| GIVEN DATA |
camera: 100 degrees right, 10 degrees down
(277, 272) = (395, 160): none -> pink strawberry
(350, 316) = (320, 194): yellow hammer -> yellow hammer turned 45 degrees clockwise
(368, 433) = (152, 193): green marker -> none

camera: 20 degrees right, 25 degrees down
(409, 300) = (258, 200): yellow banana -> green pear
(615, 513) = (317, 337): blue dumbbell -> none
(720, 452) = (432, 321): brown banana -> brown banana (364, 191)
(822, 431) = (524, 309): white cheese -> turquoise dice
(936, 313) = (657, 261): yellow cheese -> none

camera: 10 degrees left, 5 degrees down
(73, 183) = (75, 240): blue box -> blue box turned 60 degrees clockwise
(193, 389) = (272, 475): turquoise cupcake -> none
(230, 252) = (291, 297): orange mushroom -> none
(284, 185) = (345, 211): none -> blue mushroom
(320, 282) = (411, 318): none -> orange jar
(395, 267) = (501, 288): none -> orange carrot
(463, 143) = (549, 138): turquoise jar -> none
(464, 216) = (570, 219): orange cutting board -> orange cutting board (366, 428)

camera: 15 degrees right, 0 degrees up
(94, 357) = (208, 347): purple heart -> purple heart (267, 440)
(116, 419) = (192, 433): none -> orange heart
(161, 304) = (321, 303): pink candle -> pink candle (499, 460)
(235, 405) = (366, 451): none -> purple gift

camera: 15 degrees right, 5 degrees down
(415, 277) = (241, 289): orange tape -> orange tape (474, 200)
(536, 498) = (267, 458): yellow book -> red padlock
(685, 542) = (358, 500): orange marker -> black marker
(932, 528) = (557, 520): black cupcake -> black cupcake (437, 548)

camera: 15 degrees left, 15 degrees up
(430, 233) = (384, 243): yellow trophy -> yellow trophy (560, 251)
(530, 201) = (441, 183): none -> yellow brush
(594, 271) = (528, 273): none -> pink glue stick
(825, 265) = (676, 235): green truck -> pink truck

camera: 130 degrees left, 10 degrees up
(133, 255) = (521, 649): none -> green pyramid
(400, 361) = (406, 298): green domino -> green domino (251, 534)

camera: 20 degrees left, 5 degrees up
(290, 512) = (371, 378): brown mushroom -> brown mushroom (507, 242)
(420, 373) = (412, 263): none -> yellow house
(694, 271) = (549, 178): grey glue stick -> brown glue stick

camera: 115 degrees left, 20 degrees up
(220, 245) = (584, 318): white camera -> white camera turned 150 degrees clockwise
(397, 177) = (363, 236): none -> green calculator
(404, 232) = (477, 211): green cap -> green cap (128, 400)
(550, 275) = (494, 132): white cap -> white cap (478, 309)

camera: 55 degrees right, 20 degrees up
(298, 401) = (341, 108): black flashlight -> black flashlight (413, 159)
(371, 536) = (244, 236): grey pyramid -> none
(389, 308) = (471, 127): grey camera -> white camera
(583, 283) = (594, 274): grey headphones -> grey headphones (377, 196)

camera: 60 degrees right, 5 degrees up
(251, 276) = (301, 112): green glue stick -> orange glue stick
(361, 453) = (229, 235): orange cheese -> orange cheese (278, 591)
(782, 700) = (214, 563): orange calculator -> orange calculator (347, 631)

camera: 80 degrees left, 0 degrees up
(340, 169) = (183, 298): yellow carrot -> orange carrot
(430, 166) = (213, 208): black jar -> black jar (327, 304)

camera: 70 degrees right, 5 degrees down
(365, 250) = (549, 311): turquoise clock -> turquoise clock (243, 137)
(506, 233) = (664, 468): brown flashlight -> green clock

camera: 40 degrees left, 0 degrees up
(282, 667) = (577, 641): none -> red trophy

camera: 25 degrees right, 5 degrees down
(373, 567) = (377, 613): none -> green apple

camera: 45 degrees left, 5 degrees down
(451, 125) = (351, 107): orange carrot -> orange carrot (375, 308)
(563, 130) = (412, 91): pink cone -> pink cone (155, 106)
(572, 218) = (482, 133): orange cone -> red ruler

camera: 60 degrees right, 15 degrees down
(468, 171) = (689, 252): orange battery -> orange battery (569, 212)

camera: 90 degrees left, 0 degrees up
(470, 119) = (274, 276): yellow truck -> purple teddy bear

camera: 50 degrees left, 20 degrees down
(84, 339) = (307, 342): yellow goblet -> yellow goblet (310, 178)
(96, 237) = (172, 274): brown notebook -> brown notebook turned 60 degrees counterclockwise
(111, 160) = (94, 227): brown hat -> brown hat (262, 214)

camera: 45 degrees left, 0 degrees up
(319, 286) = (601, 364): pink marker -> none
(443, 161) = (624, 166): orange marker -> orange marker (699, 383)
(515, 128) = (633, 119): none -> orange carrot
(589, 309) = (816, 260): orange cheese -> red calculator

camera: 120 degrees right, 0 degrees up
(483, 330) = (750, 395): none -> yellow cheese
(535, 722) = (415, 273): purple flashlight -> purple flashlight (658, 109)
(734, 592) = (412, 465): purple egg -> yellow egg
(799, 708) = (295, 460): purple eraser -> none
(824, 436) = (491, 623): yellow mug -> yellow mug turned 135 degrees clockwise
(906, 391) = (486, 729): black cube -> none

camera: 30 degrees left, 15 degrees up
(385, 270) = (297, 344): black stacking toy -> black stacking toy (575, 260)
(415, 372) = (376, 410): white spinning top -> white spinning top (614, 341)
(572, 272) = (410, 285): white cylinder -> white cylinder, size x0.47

| PROBLEM |
The data must be retyped in full, exactly as it reads.

| EXERCISE ANSWER |
camera: 100 degrees right, 10 degrees down
(277, 272) = (395, 160): none -> pink strawberry
(350, 316) = (320, 194): yellow hammer -> yellow hammer turned 45 degrees clockwise
(368, 433) = (152, 193): green marker -> none

camera: 20 degrees right, 25 degrees down
(409, 300) = (258, 200): yellow banana -> green pear
(615, 513) = (317, 337): blue dumbbell -> none
(720, 452) = (432, 321): brown banana -> brown banana (364, 191)
(822, 431) = (524, 309): white cheese -> turquoise dice
(936, 313) = (657, 261): yellow cheese -> none

camera: 10 degrees left, 5 degrees down
(73, 183) = (75, 240): blue box -> blue box turned 60 degrees clockwise
(193, 389) = (272, 475): turquoise cupcake -> none
(230, 252) = (291, 297): orange mushroom -> none
(284, 185) = (345, 211): none -> blue mushroom
(320, 282) = (411, 318): none -> orange jar
(395, 267) = (501, 288): none -> orange carrot
(463, 143) = (549, 138): turquoise jar -> none
(464, 216) = (570, 219): orange cutting board -> orange cutting board (366, 428)

camera: 15 degrees right, 0 degrees up
(94, 357) = (208, 347): purple heart -> purple heart (267, 440)
(116, 419) = (192, 433): none -> orange heart
(161, 304) = (321, 303): pink candle -> pink candle (499, 460)
(235, 405) = (366, 451): none -> purple gift

camera: 15 degrees right, 5 degrees down
(415, 277) = (241, 289): orange tape -> orange tape (474, 200)
(536, 498) = (267, 458): yellow book -> red padlock
(685, 542) = (358, 500): orange marker -> black marker
(932, 528) = (557, 520): black cupcake -> black cupcake (437, 548)

camera: 15 degrees left, 15 degrees up
(430, 233) = (384, 243): yellow trophy -> yellow trophy (560, 251)
(530, 201) = (441, 183): none -> yellow brush
(594, 271) = (528, 273): none -> pink glue stick
(825, 265) = (676, 235): green truck -> pink truck

camera: 130 degrees left, 10 degrees up
(133, 255) = (521, 649): none -> green pyramid
(400, 361) = (406, 298): green domino -> green domino (251, 534)

camera: 20 degrees left, 5 degrees up
(290, 512) = (371, 378): brown mushroom -> brown mushroom (507, 242)
(420, 373) = (412, 263): none -> yellow house
(694, 271) = (549, 178): grey glue stick -> brown glue stick

camera: 115 degrees left, 20 degrees up
(220, 245) = (584, 318): white camera -> white camera turned 150 degrees clockwise
(397, 177) = (363, 236): none -> green calculator
(404, 232) = (477, 211): green cap -> green cap (128, 400)
(550, 275) = (494, 132): white cap -> white cap (478, 309)

camera: 55 degrees right, 20 degrees up
(298, 401) = (341, 108): black flashlight -> black flashlight (413, 159)
(371, 536) = (244, 236): grey pyramid -> none
(389, 308) = (471, 127): grey camera -> white camera
(583, 283) = (594, 274): grey headphones -> grey headphones (377, 196)

camera: 60 degrees right, 5 degrees up
(251, 276) = (301, 112): green glue stick -> orange glue stick
(361, 453) = (229, 235): orange cheese -> orange cheese (278, 591)
(782, 700) = (214, 563): orange calculator -> orange calculator (347, 631)

camera: 80 degrees left, 0 degrees up
(340, 169) = (183, 298): yellow carrot -> orange carrot
(430, 166) = (213, 208): black jar -> black jar (327, 304)

camera: 70 degrees right, 5 degrees down
(365, 250) = (549, 311): turquoise clock -> turquoise clock (243, 137)
(506, 233) = (664, 468): brown flashlight -> green clock

camera: 40 degrees left, 0 degrees up
(282, 667) = (577, 641): none -> red trophy

camera: 25 degrees right, 5 degrees down
(373, 567) = (377, 613): none -> green apple

camera: 45 degrees left, 5 degrees down
(451, 125) = (351, 107): orange carrot -> orange carrot (375, 308)
(563, 130) = (412, 91): pink cone -> pink cone (155, 106)
(572, 218) = (482, 133): orange cone -> red ruler

camera: 60 degrees right, 15 degrees down
(468, 171) = (689, 252): orange battery -> orange battery (569, 212)

camera: 90 degrees left, 0 degrees up
(470, 119) = (274, 276): yellow truck -> purple teddy bear

camera: 50 degrees left, 20 degrees down
(84, 339) = (307, 342): yellow goblet -> yellow goblet (310, 178)
(96, 237) = (172, 274): brown notebook -> brown notebook turned 60 degrees counterclockwise
(111, 160) = (94, 227): brown hat -> brown hat (262, 214)

camera: 45 degrees left, 0 degrees up
(319, 286) = (601, 364): pink marker -> none
(443, 161) = (624, 166): orange marker -> orange marker (699, 383)
(515, 128) = (633, 119): none -> orange carrot
(589, 309) = (816, 260): orange cheese -> red calculator

camera: 120 degrees right, 0 degrees up
(483, 330) = (750, 395): none -> yellow cheese
(535, 722) = (415, 273): purple flashlight -> purple flashlight (658, 109)
(734, 592) = (412, 465): purple egg -> yellow egg
(799, 708) = (295, 460): purple eraser -> none
(824, 436) = (491, 623): yellow mug -> yellow mug turned 135 degrees clockwise
(906, 391) = (486, 729): black cube -> none

camera: 30 degrees left, 15 degrees up
(385, 270) = (297, 344): black stacking toy -> black stacking toy (575, 260)
(415, 372) = (376, 410): white spinning top -> white spinning top (614, 341)
(572, 272) = (410, 285): white cylinder -> white cylinder, size x0.47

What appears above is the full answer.